◆ **Required work**
Pick out every line in the entries below that contains the string "kern", and copy each one. Case matters.

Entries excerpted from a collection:

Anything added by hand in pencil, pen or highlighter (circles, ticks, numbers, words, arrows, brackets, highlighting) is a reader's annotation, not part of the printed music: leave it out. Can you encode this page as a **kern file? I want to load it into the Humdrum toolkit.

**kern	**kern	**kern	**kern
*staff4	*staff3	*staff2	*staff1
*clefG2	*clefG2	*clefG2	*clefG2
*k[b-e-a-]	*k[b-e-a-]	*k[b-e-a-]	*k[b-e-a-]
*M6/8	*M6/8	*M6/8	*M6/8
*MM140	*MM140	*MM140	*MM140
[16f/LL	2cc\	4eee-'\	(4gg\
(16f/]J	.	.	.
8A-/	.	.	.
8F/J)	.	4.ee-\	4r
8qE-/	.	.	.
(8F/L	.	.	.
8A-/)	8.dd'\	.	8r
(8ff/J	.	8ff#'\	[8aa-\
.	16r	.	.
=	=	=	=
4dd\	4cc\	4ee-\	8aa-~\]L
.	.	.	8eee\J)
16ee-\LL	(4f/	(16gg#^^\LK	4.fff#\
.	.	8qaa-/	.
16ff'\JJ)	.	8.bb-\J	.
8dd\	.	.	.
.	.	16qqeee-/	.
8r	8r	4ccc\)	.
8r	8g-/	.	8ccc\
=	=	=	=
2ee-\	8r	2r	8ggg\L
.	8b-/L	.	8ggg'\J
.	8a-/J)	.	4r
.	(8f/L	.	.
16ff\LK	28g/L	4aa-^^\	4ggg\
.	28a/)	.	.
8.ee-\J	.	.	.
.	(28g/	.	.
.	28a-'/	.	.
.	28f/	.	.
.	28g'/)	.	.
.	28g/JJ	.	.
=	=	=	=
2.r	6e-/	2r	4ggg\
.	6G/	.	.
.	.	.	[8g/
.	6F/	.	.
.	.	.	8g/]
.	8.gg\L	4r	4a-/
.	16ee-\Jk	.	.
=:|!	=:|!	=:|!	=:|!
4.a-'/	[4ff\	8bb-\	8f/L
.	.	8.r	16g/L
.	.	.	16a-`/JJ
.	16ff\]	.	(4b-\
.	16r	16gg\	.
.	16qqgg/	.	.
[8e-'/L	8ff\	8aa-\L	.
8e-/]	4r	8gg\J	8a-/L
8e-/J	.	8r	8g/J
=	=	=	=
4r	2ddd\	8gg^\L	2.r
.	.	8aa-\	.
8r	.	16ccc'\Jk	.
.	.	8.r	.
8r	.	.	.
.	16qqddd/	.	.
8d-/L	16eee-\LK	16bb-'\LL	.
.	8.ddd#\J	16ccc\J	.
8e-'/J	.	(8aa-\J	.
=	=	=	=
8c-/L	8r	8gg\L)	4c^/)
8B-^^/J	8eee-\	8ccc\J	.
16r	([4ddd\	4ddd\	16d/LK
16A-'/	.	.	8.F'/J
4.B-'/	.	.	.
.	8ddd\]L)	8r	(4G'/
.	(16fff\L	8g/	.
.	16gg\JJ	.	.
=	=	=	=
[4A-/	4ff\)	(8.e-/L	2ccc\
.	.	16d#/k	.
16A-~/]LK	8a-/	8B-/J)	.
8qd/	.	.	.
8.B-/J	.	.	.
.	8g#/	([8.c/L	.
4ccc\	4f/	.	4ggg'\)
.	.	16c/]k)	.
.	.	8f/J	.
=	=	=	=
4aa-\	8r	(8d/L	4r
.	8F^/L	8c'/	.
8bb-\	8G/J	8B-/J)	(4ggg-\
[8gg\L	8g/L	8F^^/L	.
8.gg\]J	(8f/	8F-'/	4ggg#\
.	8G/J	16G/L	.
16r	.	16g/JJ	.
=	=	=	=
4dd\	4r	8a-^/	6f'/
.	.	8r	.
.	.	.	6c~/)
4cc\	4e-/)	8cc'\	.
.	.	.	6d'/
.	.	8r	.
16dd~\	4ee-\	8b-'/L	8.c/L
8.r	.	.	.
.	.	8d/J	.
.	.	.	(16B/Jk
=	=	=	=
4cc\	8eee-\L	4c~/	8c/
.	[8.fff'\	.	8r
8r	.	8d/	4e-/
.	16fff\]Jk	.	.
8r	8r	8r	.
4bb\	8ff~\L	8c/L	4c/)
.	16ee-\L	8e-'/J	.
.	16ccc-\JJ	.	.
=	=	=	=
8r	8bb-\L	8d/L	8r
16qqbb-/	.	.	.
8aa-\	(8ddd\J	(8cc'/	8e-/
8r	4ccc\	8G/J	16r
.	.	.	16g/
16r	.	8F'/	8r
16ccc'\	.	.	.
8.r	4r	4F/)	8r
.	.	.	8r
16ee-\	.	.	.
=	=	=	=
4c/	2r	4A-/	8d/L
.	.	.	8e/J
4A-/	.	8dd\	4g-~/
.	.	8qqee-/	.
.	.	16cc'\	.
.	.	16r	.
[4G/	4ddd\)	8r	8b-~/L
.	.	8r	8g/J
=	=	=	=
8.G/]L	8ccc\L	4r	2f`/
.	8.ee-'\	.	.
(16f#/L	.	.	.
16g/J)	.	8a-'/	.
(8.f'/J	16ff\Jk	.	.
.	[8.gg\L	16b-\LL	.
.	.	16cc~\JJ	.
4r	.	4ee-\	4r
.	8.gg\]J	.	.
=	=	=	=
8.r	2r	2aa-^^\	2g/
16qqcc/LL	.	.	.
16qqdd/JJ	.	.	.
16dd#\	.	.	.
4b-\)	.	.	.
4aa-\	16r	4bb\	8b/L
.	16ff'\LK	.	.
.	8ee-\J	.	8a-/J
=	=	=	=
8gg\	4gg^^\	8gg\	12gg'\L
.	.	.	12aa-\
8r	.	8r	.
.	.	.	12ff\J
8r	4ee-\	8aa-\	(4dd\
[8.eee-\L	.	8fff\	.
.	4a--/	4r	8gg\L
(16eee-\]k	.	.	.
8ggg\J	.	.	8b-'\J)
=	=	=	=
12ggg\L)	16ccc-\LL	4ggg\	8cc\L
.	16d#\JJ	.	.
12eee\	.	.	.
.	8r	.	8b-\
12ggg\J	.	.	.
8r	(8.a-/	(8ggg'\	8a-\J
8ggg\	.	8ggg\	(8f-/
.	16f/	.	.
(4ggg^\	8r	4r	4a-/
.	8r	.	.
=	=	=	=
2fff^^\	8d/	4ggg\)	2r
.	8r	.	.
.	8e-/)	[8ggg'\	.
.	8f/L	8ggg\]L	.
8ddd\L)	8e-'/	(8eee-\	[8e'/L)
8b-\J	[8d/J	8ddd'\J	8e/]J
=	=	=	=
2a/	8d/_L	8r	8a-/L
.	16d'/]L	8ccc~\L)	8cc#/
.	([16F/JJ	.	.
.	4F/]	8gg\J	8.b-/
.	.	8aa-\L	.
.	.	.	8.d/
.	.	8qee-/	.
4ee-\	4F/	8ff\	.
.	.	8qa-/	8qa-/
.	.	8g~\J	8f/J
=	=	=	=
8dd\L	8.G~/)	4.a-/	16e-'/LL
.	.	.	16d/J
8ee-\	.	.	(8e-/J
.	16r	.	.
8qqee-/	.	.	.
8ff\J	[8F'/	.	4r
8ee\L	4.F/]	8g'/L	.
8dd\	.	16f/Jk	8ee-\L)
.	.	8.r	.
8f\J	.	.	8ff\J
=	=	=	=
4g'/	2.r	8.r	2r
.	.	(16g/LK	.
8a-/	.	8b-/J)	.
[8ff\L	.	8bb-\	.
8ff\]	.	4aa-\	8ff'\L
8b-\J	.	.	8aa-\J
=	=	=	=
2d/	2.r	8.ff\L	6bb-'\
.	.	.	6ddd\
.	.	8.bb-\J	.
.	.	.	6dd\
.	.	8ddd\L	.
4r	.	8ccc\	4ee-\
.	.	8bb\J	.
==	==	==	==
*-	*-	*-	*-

◆ **Answer to the exercise**
Anything added by hand in pencil, pen or highlighter (circles, ticks, numbers, words, arrows, brackets, highlighting) is a reader's annotation, not part of the printed music: leave it out. Can you encode this page as a **kern file? I want to load it into the Humdrum toolkit.
**kern	**kern	**kern	**kern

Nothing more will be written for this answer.